■ What you should do ■
No pictures go into the copy. Write out every line below exactly.

[Modification records]
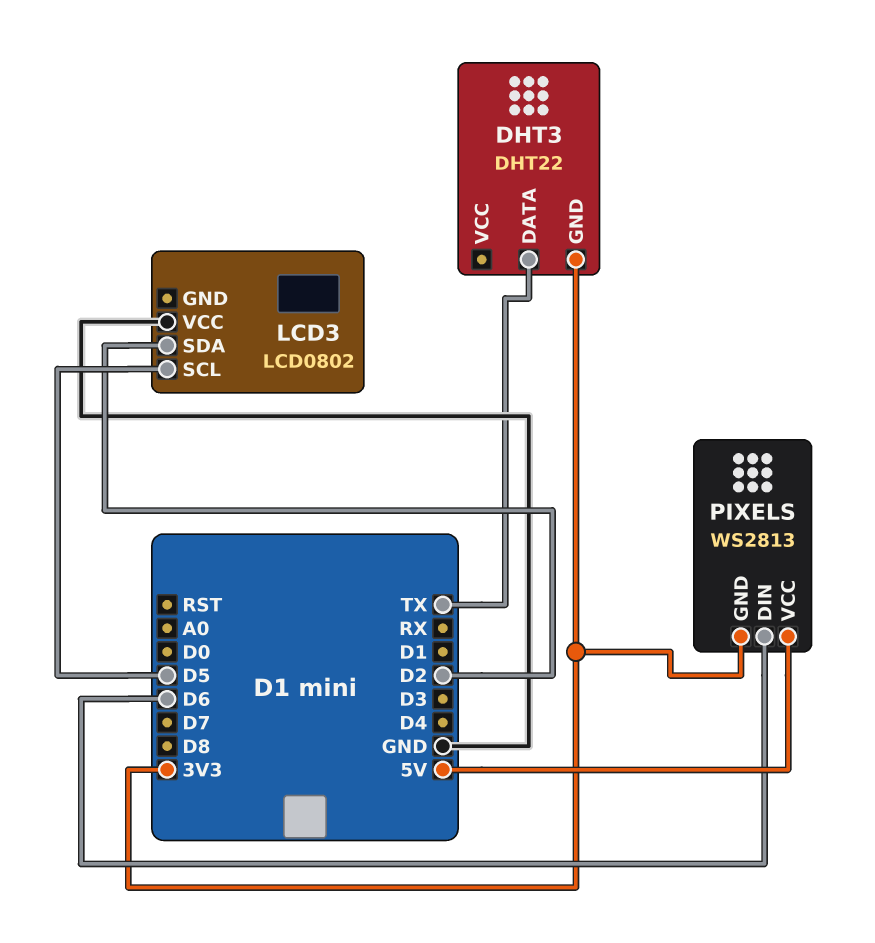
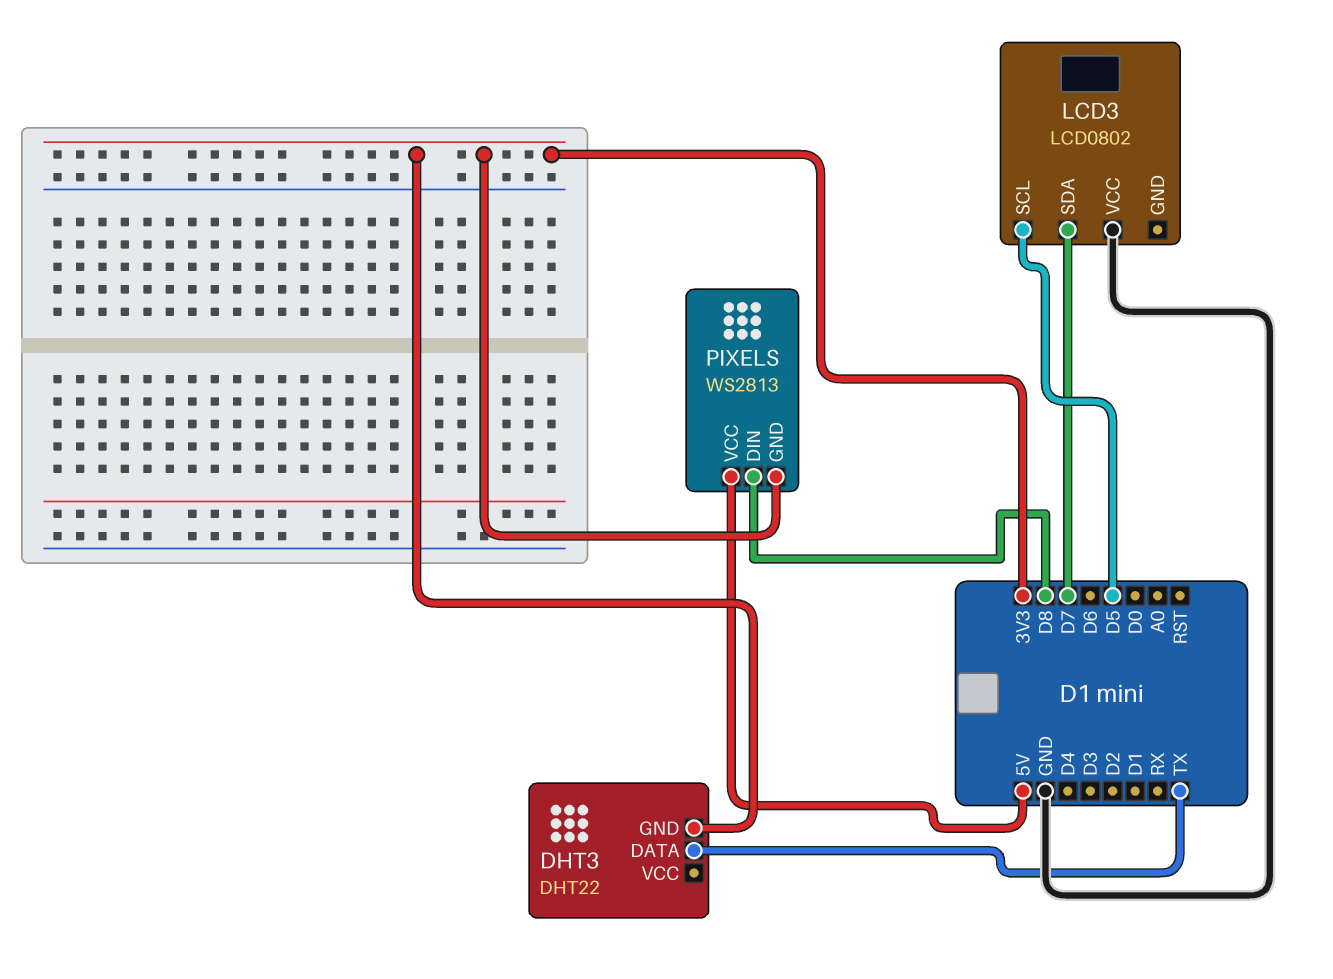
LCD3 pin SDA: D2 -> D7
PIXELS pin DIN: D6 -> D8

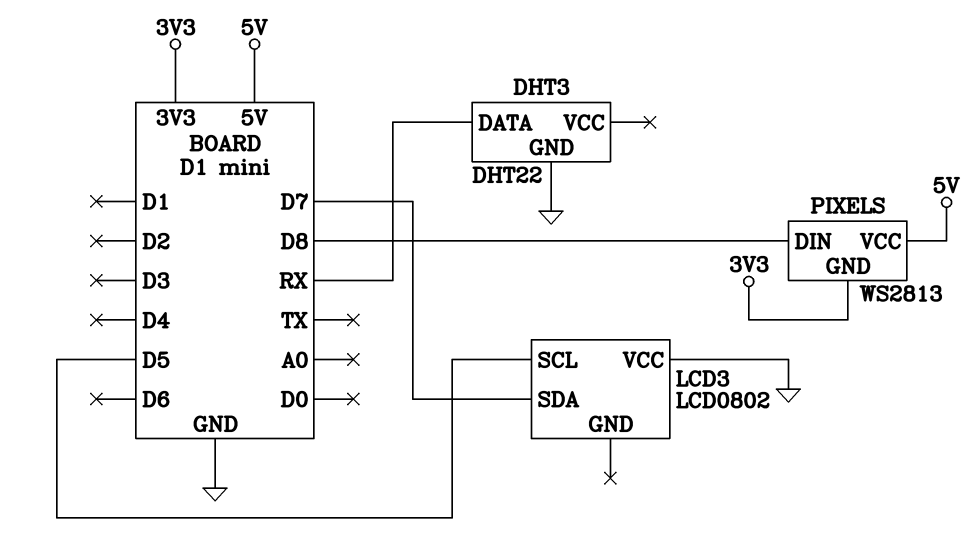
DHT3 pin DATA: TX -> RX
DHT3 pin GND: 3V3 -> GND

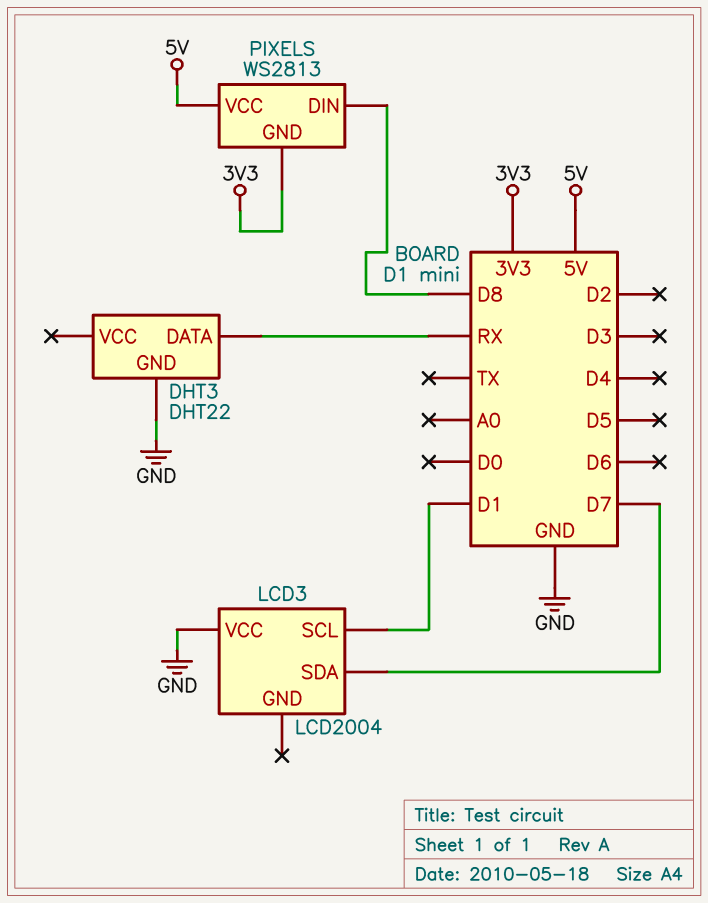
LCD3: LCD0802 -> LCD2004
LCD3 pin SCL: D5 -> D1

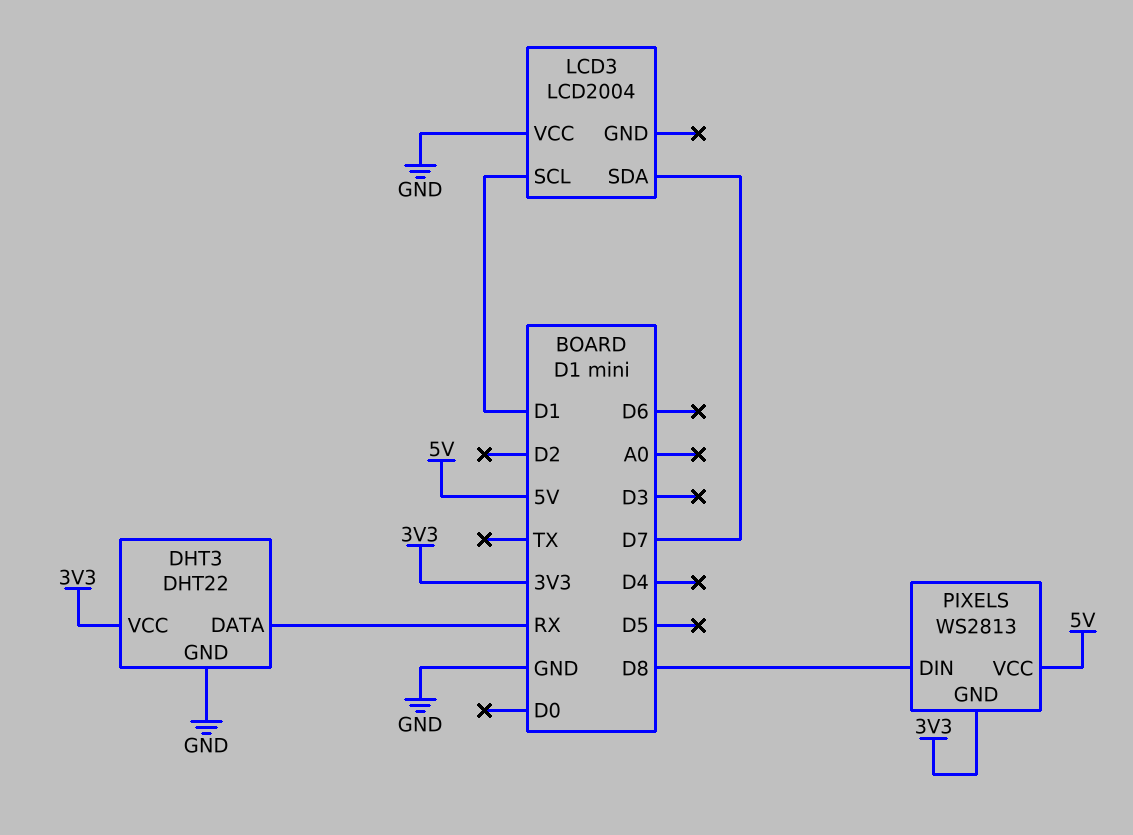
DHT3 pin VCC: none -> 3V3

■ Completed exercise ■
LCD3 pin SDA: D2 -> D7
PIXELS pin DIN: D6 -> D8

DHT3 pin DATA: TX -> RX
DHT3 pin GND: 3V3 -> GND

LCD3: LCD0802 -> LCD2004
LCD3 pin SCL: D5 -> D1

DHT3 pin VCC: none -> 3V3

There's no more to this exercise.